Stored data
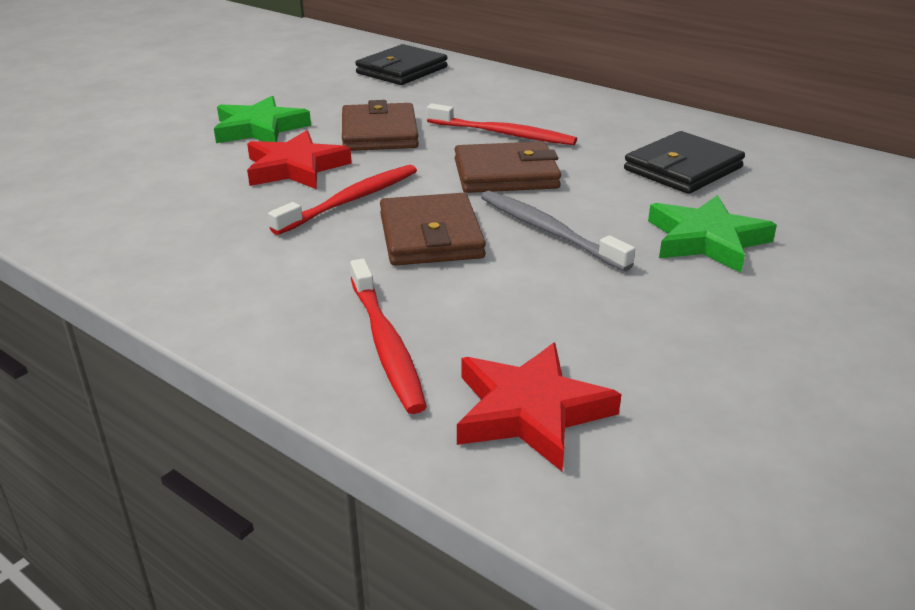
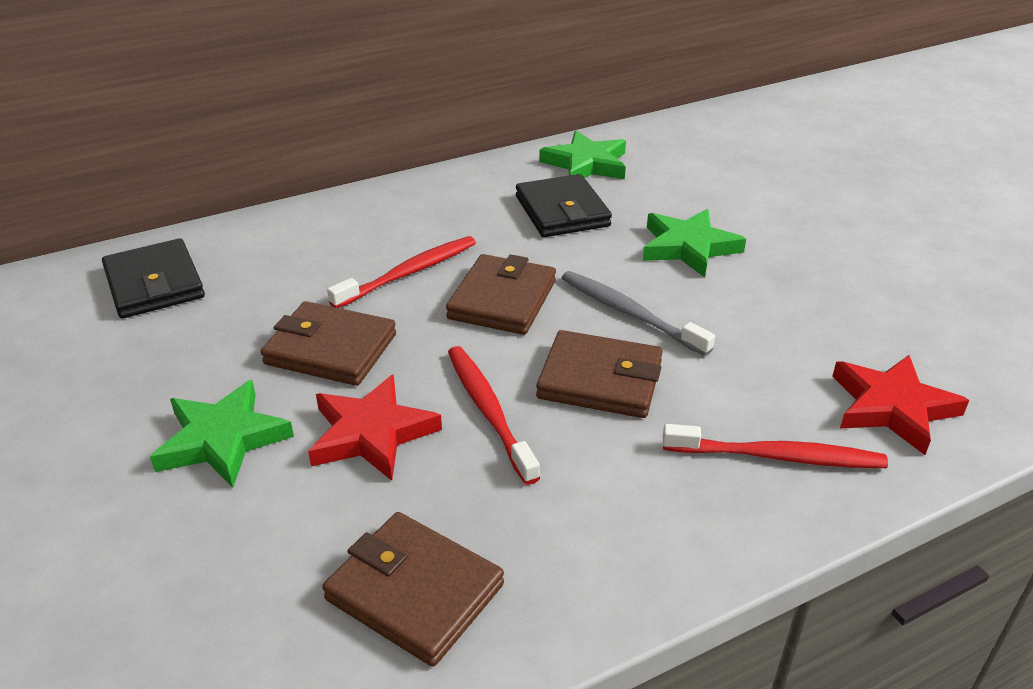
camera: 65 degrees left, 5 degrees up
(143, 218) = (414, 592): none -> brown wallet
(548, 231) = (629, 313): grey toothbrush -> grey toothbrush turned 60 degrees clockwise
(791, 162) = (586, 164): none -> green star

Work order
Your copy should hold each line above exactly and no pictures at all.

Response to this exercise
camera: 65 degrees left, 5 degrees up
(143, 218) = (414, 592): none -> brown wallet
(548, 231) = (629, 313): grey toothbrush -> grey toothbrush turned 60 degrees clockwise
(791, 162) = (586, 164): none -> green star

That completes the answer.